====== AVAILABLE DATA

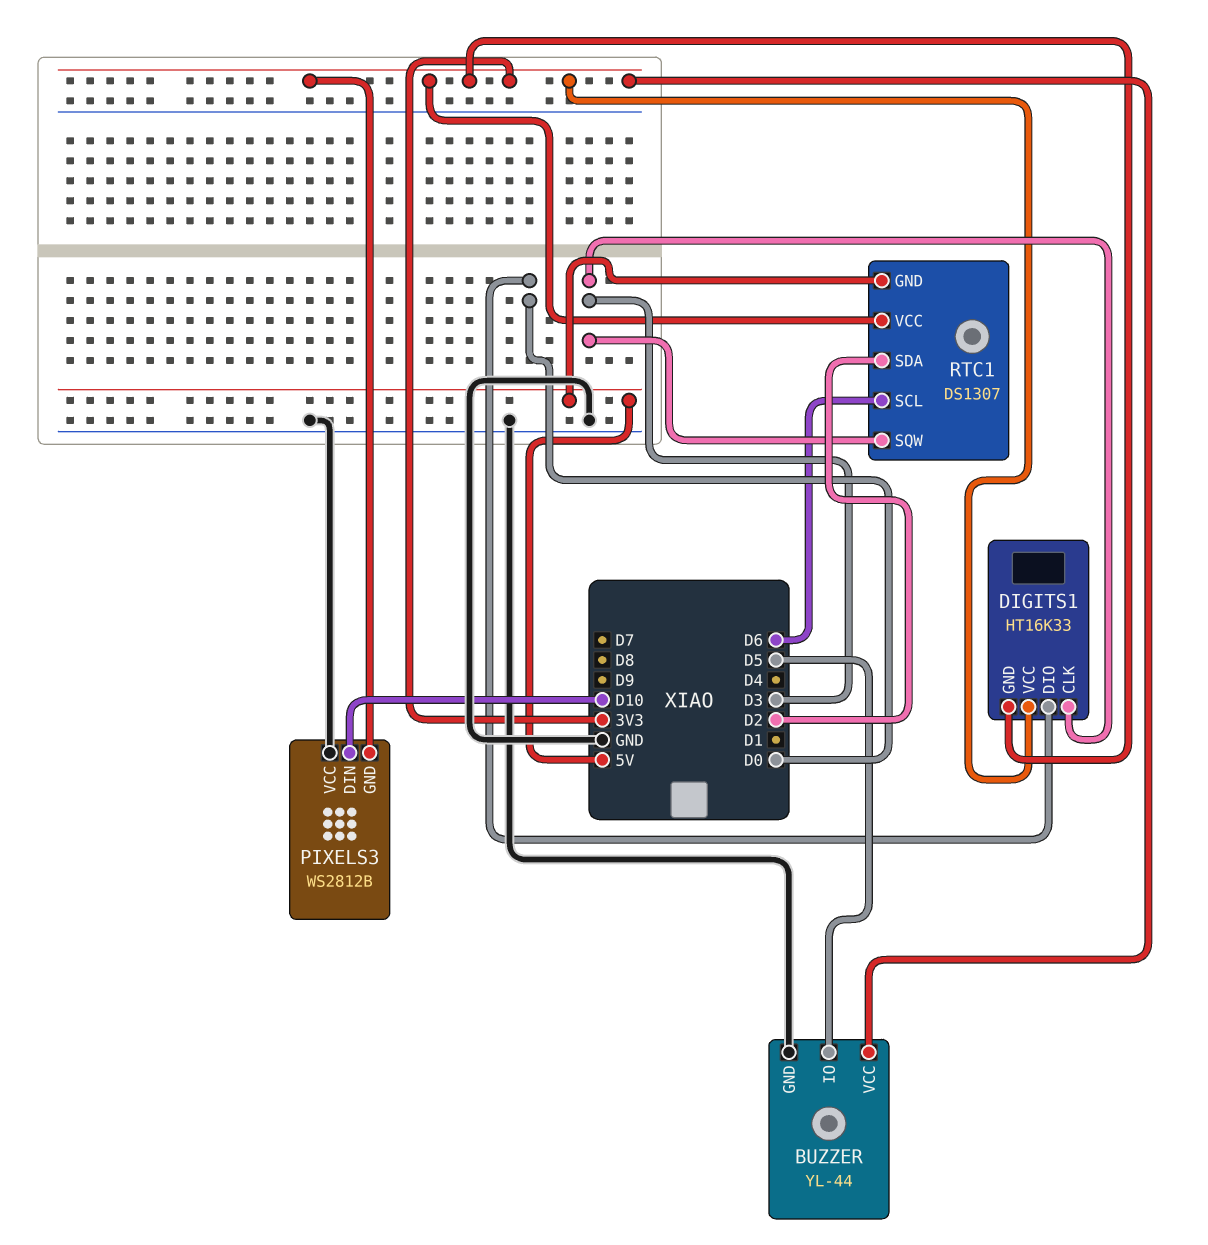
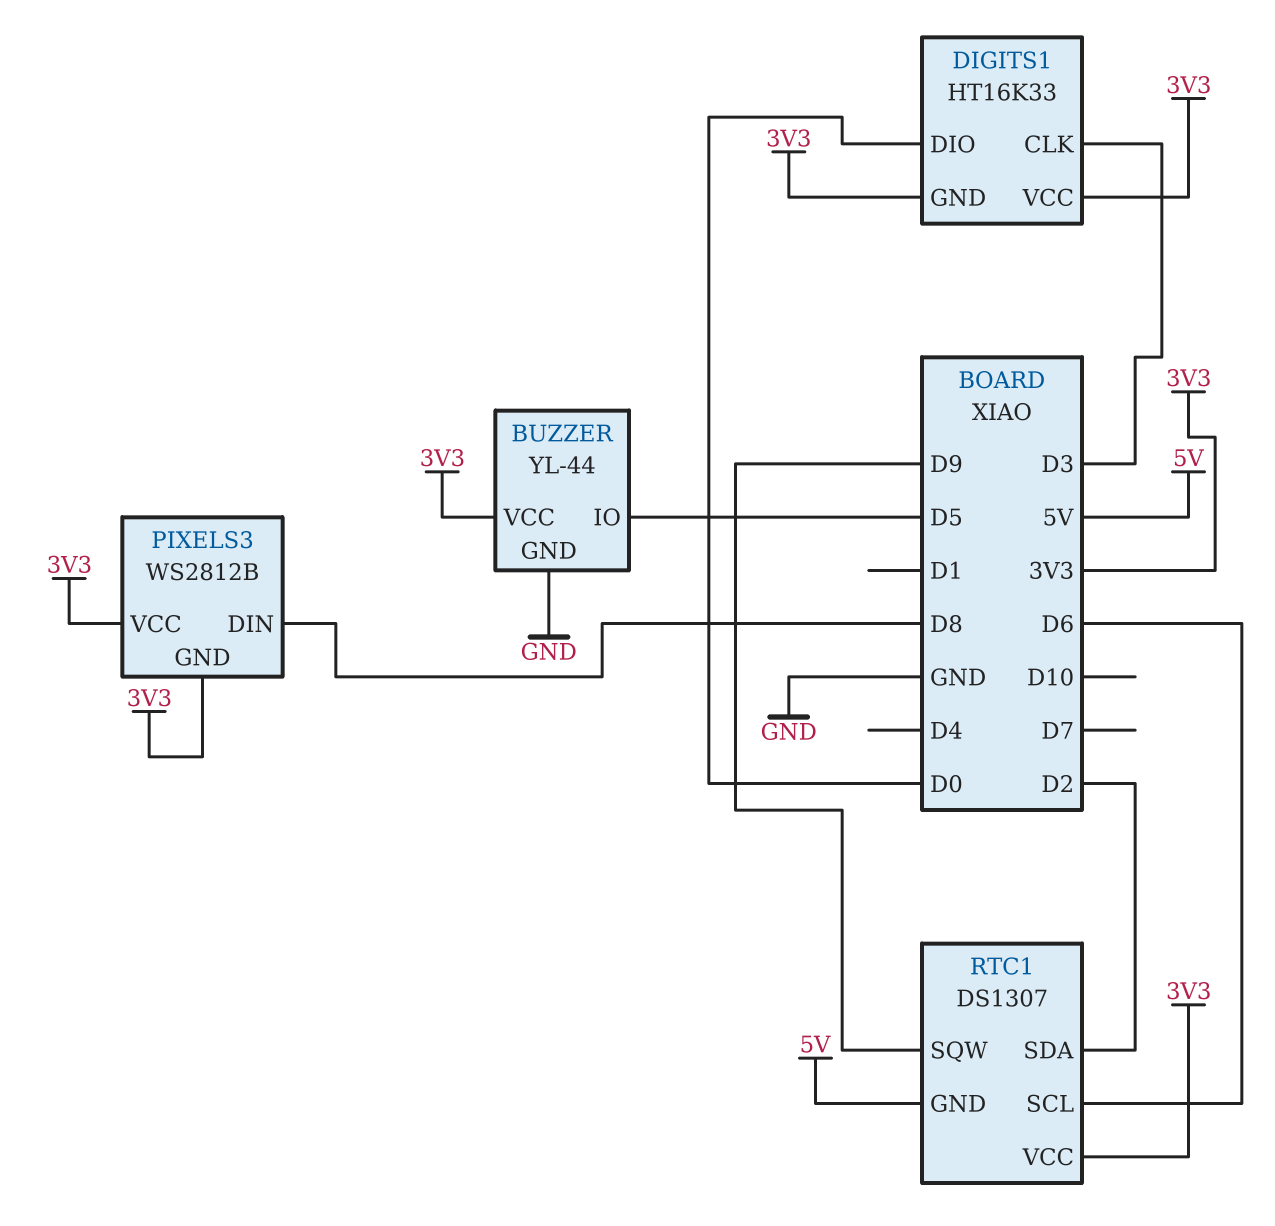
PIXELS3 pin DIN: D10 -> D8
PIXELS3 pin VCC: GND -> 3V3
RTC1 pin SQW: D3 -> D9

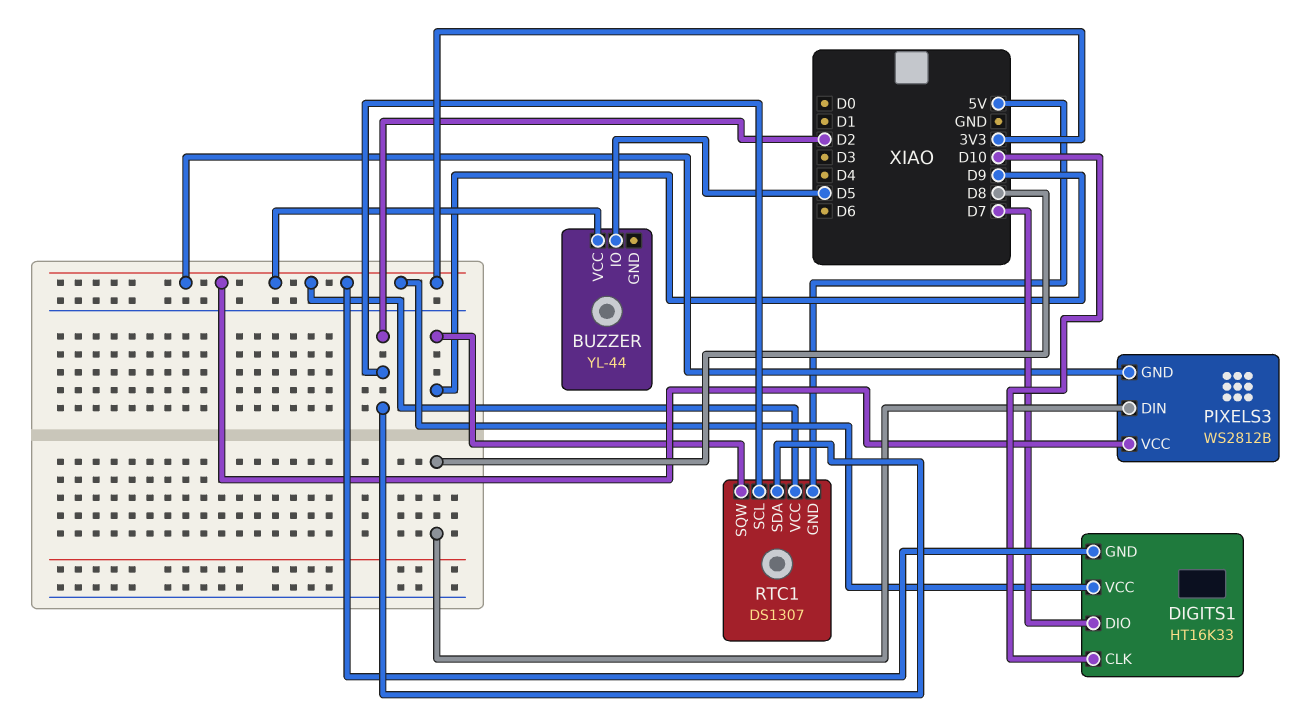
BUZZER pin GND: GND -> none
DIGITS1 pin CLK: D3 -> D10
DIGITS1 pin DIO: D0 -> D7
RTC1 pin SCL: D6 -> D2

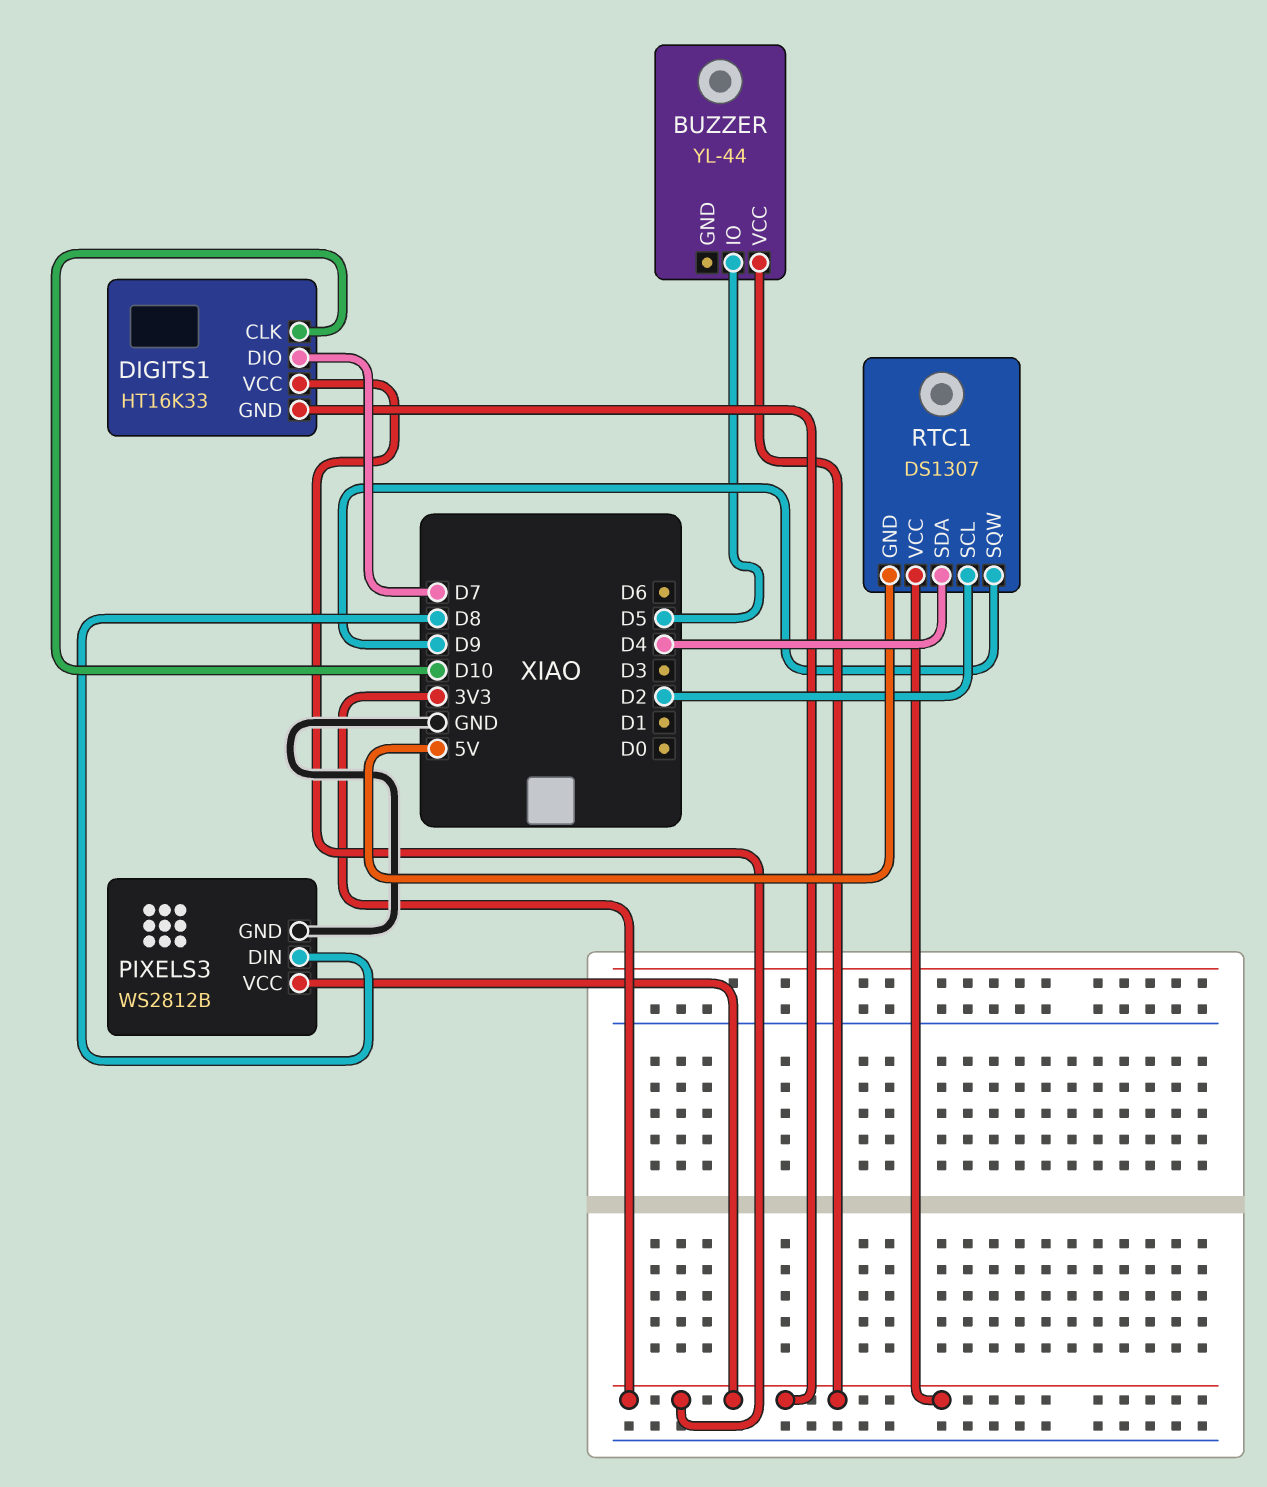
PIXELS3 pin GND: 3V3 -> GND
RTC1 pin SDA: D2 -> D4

============
====== AVAILABLE DATA

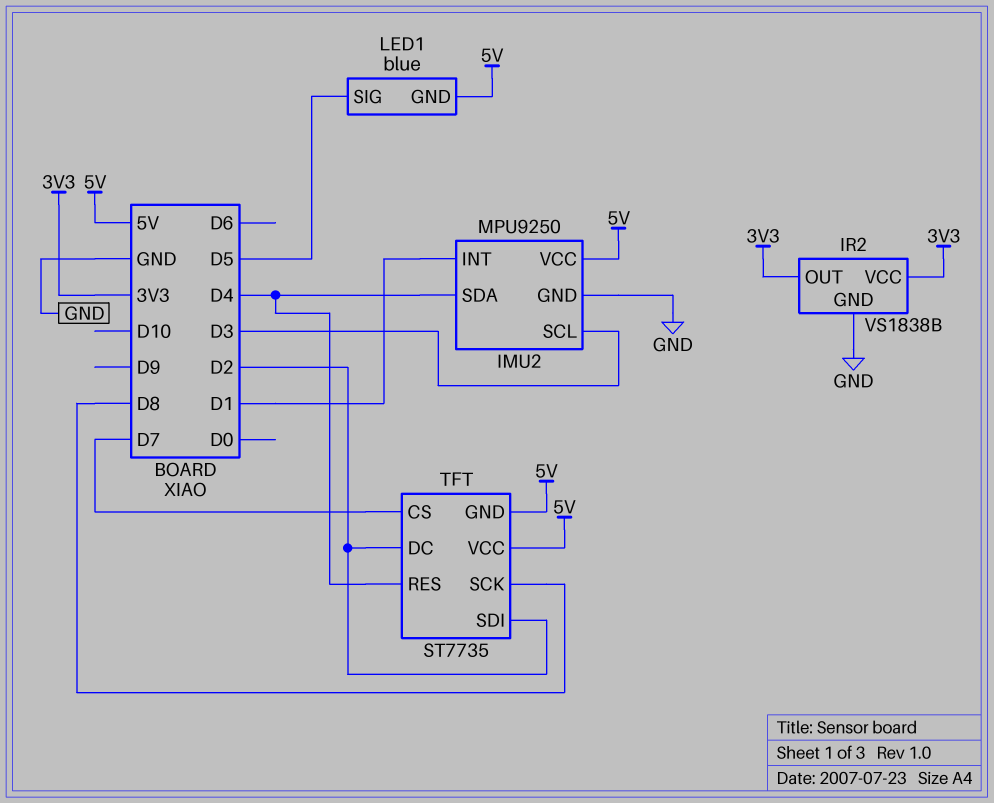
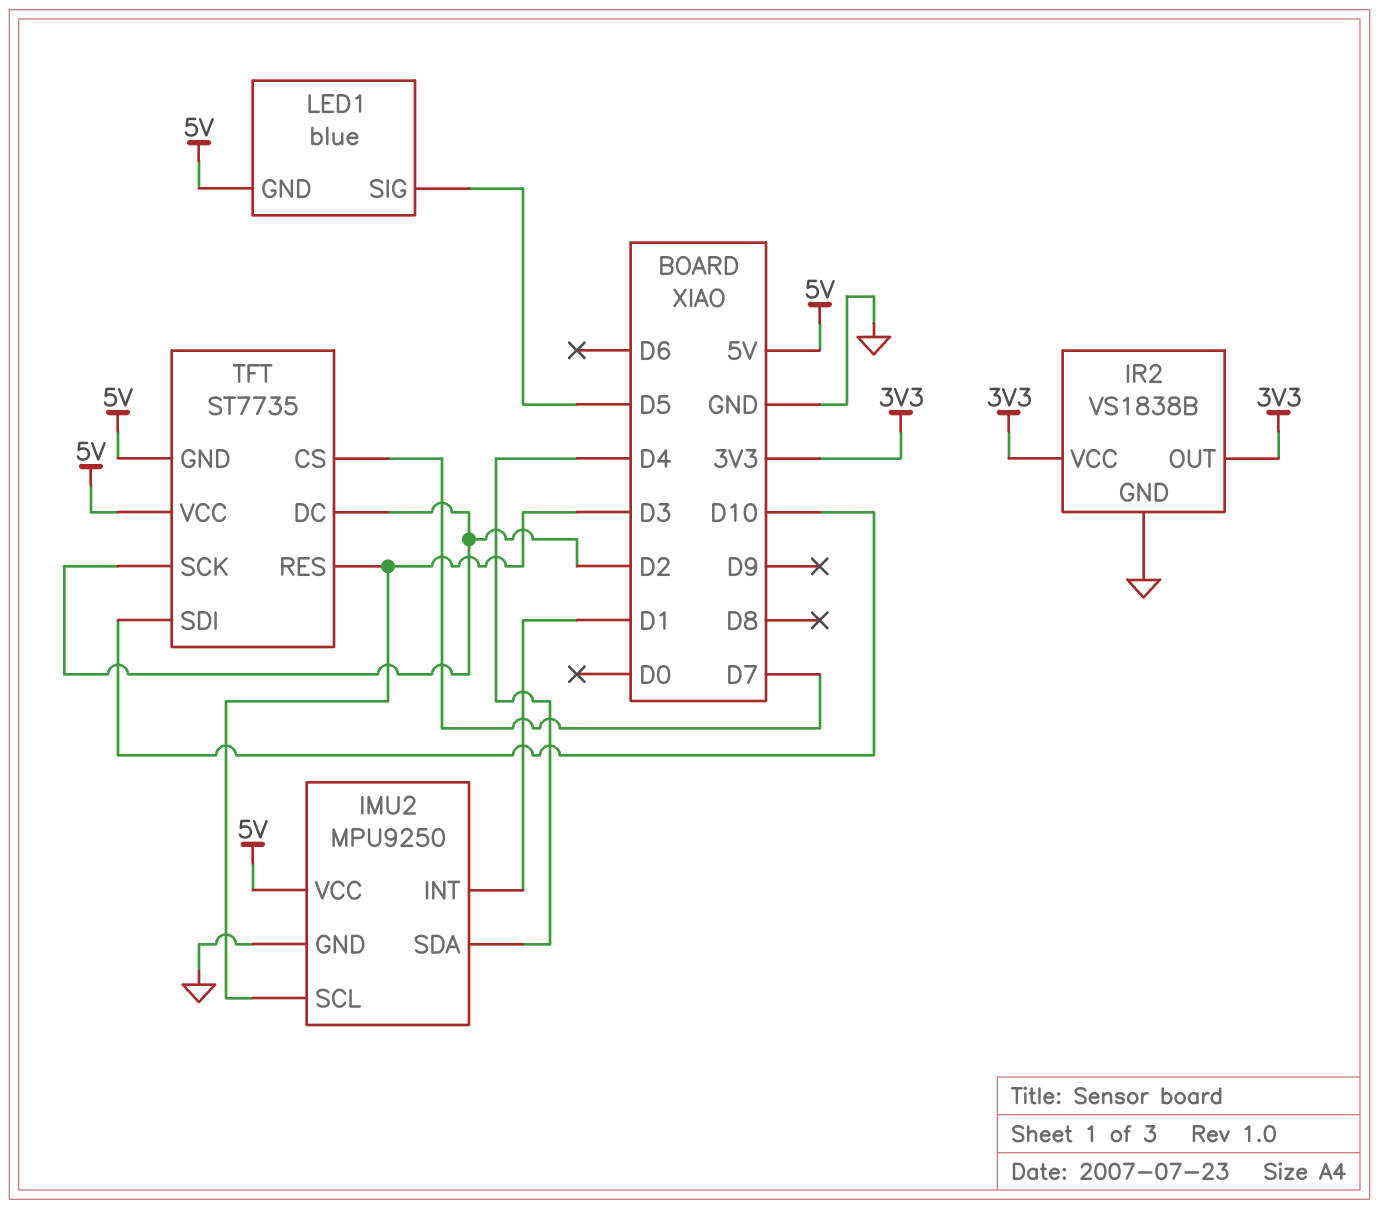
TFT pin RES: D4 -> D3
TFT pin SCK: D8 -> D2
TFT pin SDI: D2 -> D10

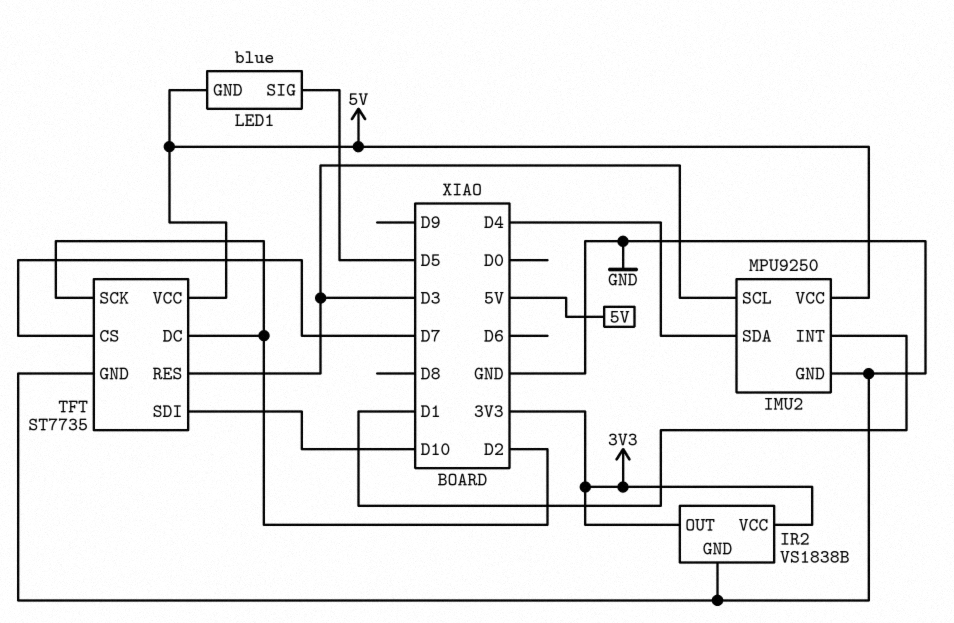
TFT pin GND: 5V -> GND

============

## EXERCISE
Drop the pictures; return the lines above from the line containing "PIXELS3 pin VCC: GND -> 3V3" to the line containing "RTC1 pin SDA: D2 -> D4", both included, exactly.

## THE ANSWER
PIXELS3 pin VCC: GND -> 3V3
RTC1 pin SQW: D3 -> D9

BUZZER pin GND: GND -> none
DIGITS1 pin CLK: D3 -> D10
DIGITS1 pin DIO: D0 -> D7
RTC1 pin SCL: D6 -> D2

PIXELS3 pin GND: 3V3 -> GND
RTC1 pin SDA: D2 -> D4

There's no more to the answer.